## INPUT DATA
——————————

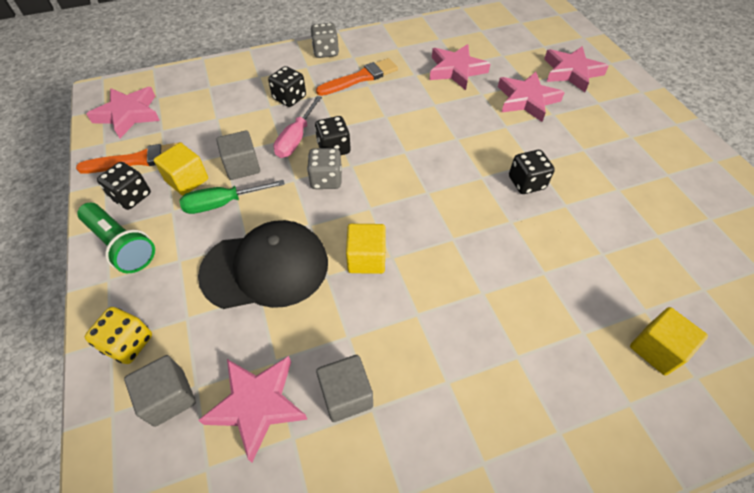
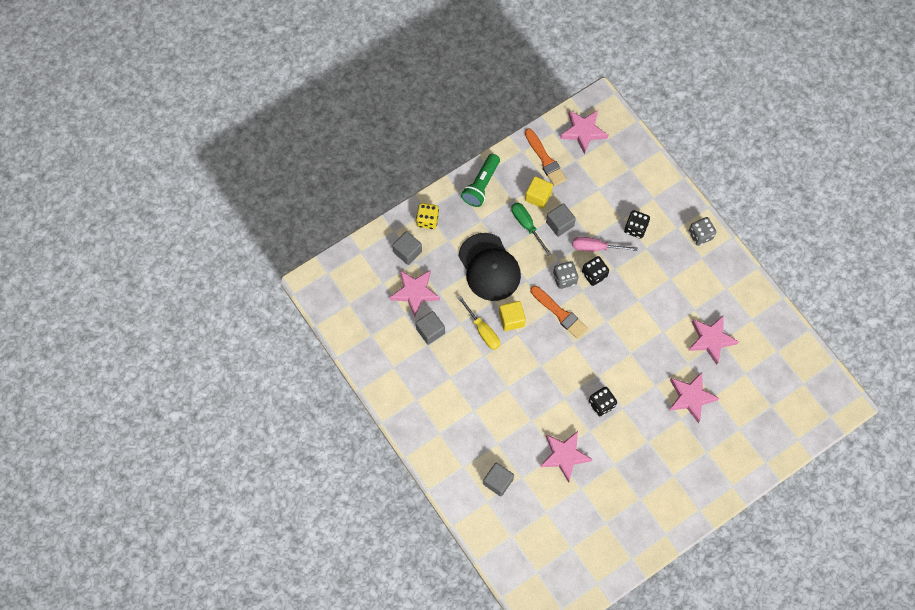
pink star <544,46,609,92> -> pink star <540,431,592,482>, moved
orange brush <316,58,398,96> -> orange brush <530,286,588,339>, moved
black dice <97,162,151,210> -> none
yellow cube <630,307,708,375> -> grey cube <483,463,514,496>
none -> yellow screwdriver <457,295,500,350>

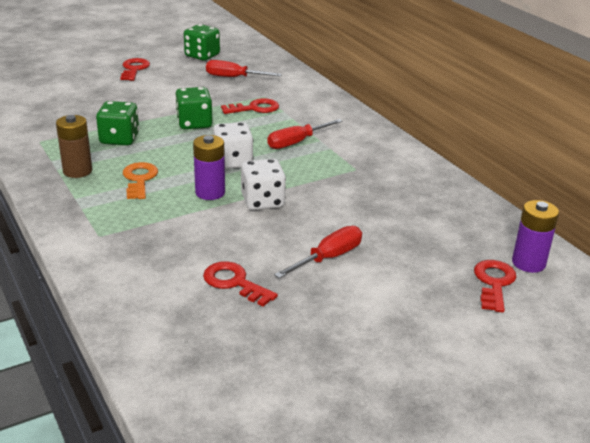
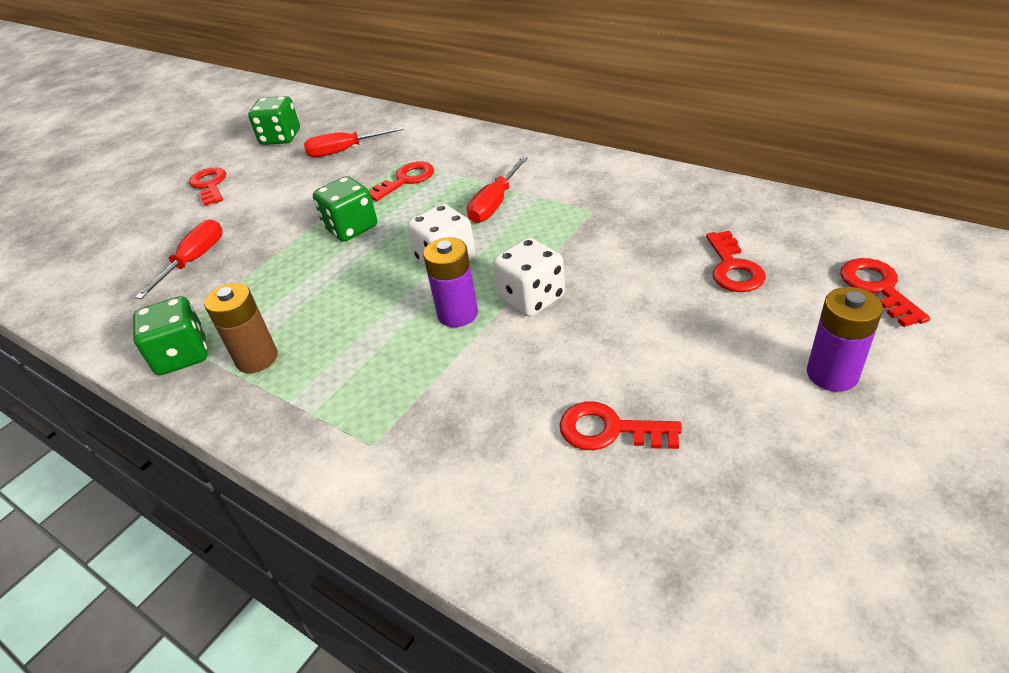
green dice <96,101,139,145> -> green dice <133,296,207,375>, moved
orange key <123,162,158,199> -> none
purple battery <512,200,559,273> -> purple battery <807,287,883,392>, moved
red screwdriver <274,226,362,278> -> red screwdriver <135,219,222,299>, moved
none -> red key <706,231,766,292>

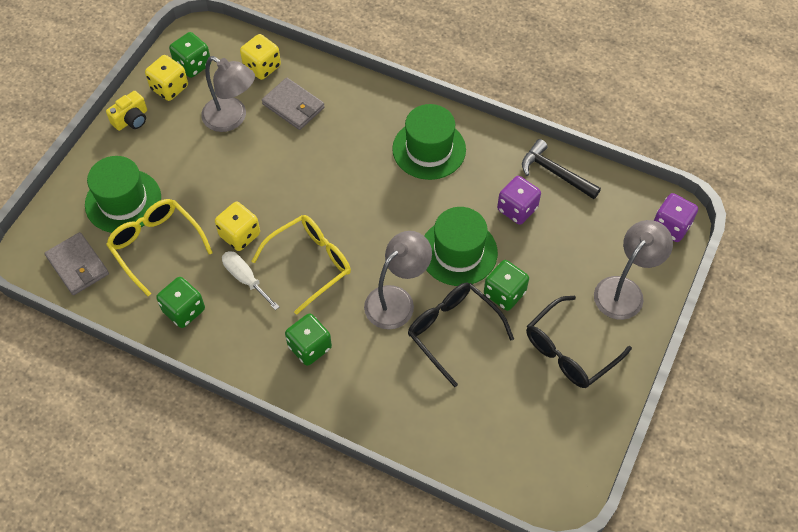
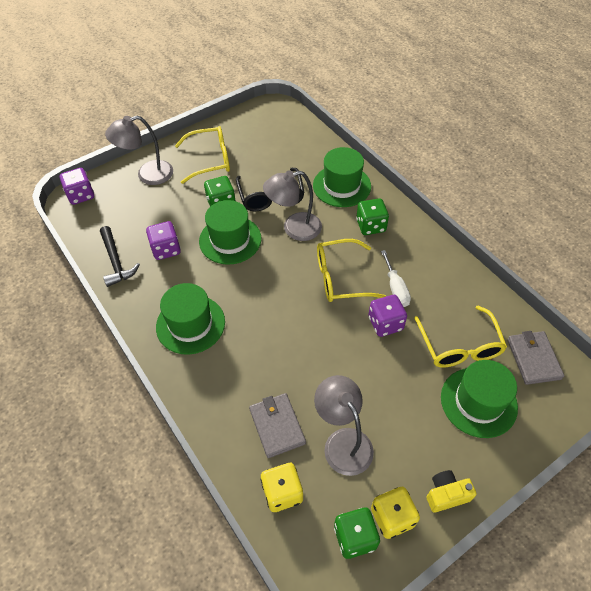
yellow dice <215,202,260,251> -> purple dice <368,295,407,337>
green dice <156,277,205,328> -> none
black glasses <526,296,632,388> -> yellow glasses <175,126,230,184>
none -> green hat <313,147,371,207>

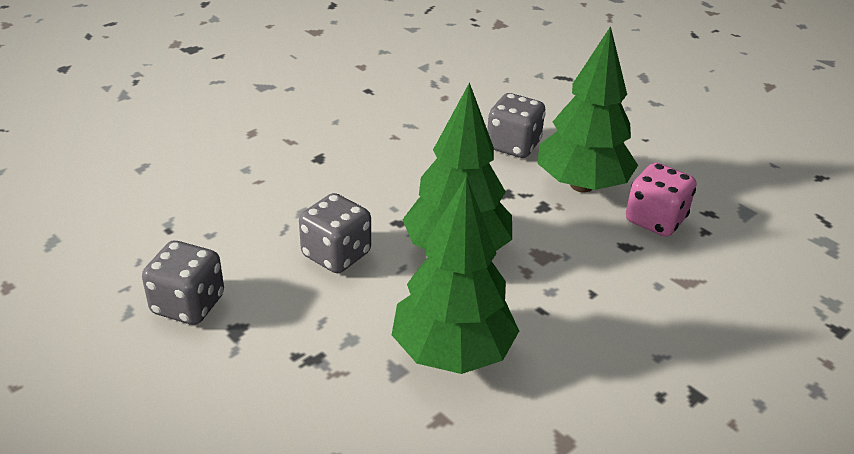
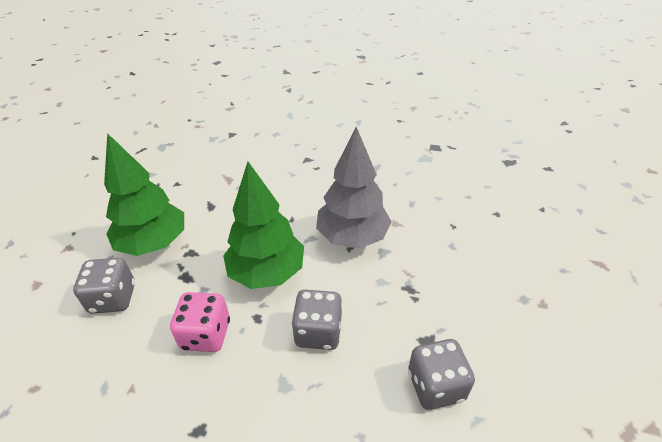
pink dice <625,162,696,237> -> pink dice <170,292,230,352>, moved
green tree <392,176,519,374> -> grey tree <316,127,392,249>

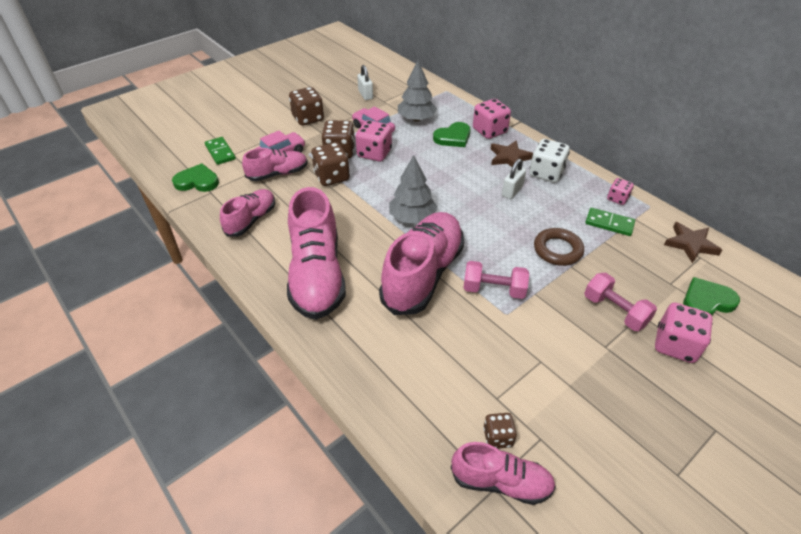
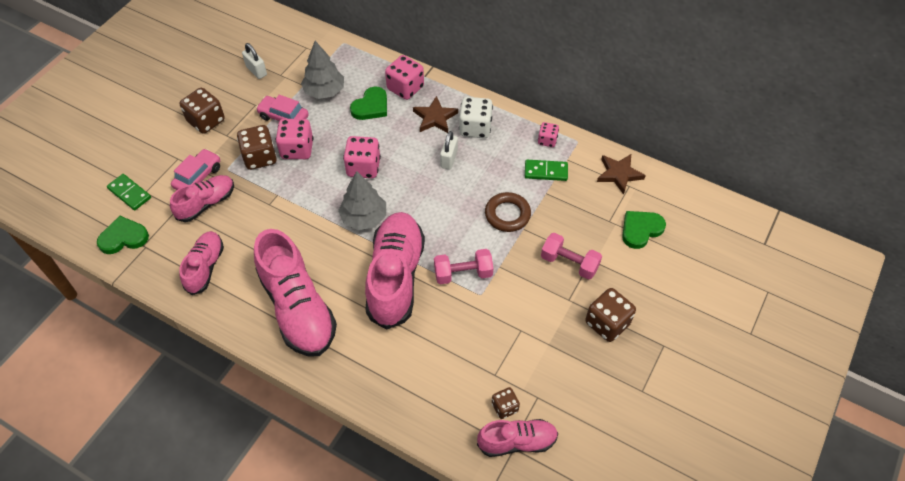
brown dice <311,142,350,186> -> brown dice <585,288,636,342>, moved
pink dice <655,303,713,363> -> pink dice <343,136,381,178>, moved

——————————

## WORK ITEM
From the data, list each line in which the string "screwdriver" appears.

## RESULT FOR THIS EXERCISE
none -> yellow screwdriver <457,295,500,350>
red screwdriver <274,226,362,278> -> red screwdriver <135,219,222,299>, moved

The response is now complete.